▸ **WHAT IS BEING ASKED**: Each entry must appear again exactly as it does in the source.

▸ **EXTRACTED ENTRIES**:
______

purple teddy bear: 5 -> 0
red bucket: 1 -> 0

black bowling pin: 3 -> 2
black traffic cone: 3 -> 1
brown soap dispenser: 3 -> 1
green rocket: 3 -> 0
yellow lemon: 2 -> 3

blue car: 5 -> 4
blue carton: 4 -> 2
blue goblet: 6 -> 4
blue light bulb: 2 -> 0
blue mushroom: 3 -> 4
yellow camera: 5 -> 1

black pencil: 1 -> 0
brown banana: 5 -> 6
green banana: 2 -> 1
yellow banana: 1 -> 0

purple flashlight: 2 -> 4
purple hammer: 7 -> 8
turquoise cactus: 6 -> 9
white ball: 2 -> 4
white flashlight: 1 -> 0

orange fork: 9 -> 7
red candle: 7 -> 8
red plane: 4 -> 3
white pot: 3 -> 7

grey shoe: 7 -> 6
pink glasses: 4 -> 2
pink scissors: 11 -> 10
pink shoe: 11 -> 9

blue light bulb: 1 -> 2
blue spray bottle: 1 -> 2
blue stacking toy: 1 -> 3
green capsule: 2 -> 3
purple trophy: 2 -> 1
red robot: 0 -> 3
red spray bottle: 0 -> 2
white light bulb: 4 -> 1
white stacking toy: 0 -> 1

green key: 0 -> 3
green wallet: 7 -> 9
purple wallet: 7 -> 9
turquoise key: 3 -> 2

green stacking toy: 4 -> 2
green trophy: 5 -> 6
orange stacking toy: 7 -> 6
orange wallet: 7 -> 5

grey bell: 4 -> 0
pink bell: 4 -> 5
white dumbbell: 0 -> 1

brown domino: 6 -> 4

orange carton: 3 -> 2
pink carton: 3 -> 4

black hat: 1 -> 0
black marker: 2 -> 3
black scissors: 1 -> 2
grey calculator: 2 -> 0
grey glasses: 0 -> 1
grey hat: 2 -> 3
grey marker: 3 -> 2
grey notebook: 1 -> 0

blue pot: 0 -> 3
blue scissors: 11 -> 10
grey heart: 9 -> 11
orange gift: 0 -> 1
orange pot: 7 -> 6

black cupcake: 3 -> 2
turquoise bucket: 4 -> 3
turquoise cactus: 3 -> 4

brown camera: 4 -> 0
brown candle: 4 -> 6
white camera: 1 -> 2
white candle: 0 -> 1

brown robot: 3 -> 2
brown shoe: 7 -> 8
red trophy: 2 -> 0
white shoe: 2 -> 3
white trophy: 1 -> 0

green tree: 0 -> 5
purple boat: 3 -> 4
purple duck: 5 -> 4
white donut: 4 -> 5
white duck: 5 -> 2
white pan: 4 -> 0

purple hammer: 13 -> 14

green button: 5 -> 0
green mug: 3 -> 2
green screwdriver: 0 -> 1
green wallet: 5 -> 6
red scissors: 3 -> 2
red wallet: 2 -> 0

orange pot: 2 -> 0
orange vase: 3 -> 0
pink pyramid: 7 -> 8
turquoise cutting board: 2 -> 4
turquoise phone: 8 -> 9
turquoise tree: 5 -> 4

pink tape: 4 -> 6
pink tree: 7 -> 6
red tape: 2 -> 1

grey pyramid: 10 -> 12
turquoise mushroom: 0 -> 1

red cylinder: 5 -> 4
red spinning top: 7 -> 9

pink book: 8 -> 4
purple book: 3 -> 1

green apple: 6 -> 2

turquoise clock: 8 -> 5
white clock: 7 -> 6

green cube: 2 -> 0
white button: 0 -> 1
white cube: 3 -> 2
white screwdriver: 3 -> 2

______

▸ **ANSWER TO THIS EXERCISE**:
purple teddy bear: 5 -> 0
red bucket: 1 -> 0

black bowling pin: 3 -> 2
black traffic cone: 3 -> 1
brown soap dispenser: 3 -> 1
green rocket: 3 -> 0
yellow lemon: 2 -> 3

blue car: 5 -> 4
blue carton: 4 -> 2
blue goblet: 6 -> 4
blue light bulb: 2 -> 0
blue mushroom: 3 -> 4
yellow camera: 5 -> 1

black pencil: 1 -> 0
brown banana: 5 -> 6
green banana: 2 -> 1
yellow banana: 1 -> 0

purple flashlight: 2 -> 4
purple hammer: 7 -> 8
turquoise cactus: 6 -> 9
white ball: 2 -> 4
white flashlight: 1 -> 0

orange fork: 9 -> 7
red candle: 7 -> 8
red plane: 4 -> 3
white pot: 3 -> 7

grey shoe: 7 -> 6
pink glasses: 4 -> 2
pink scissors: 11 -> 10
pink shoe: 11 -> 9

blue light bulb: 1 -> 2
blue spray bottle: 1 -> 2
blue stacking toy: 1 -> 3
green capsule: 2 -> 3
purple trophy: 2 -> 1
red robot: 0 -> 3
red spray bottle: 0 -> 2
white light bulb: 4 -> 1
white stacking toy: 0 -> 1

green key: 0 -> 3
green wallet: 7 -> 9
purple wallet: 7 -> 9
turquoise key: 3 -> 2

green stacking toy: 4 -> 2
green trophy: 5 -> 6
orange stacking toy: 7 -> 6
orange wallet: 7 -> 5

grey bell: 4 -> 0
pink bell: 4 -> 5
white dumbbell: 0 -> 1

brown domino: 6 -> 4

orange carton: 3 -> 2
pink carton: 3 -> 4

black hat: 1 -> 0
black marker: 2 -> 3
black scissors: 1 -> 2
grey calculator: 2 -> 0
grey glasses: 0 -> 1
grey hat: 2 -> 3
grey marker: 3 -> 2
grey notebook: 1 -> 0

blue pot: 0 -> 3
blue scissors: 11 -> 10
grey heart: 9 -> 11
orange gift: 0 -> 1
orange pot: 7 -> 6

black cupcake: 3 -> 2
turquoise bucket: 4 -> 3
turquoise cactus: 3 -> 4

brown camera: 4 -> 0
brown candle: 4 -> 6
white camera: 1 -> 2
white candle: 0 -> 1

brown robot: 3 -> 2
brown shoe: 7 -> 8
red trophy: 2 -> 0
white shoe: 2 -> 3
white trophy: 1 -> 0

green tree: 0 -> 5
purple boat: 3 -> 4
purple duck: 5 -> 4
white donut: 4 -> 5
white duck: 5 -> 2
white pan: 4 -> 0

purple hammer: 13 -> 14

green button: 5 -> 0
green mug: 3 -> 2
green screwdriver: 0 -> 1
green wallet: 5 -> 6
red scissors: 3 -> 2
red wallet: 2 -> 0

orange pot: 2 -> 0
orange vase: 3 -> 0
pink pyramid: 7 -> 8
turquoise cutting board: 2 -> 4
turquoise phone: 8 -> 9
turquoise tree: 5 -> 4

pink tape: 4 -> 6
pink tree: 7 -> 6
red tape: 2 -> 1

grey pyramid: 10 -> 12
turquoise mushroom: 0 -> 1

red cylinder: 5 -> 4
red spinning top: 7 -> 9

pink book: 8 -> 4
purple book: 3 -> 1

green apple: 6 -> 2

turquoise clock: 8 -> 5
white clock: 7 -> 6

green cube: 2 -> 0
white button: 0 -> 1
white cube: 3 -> 2
white screwdriver: 3 -> 2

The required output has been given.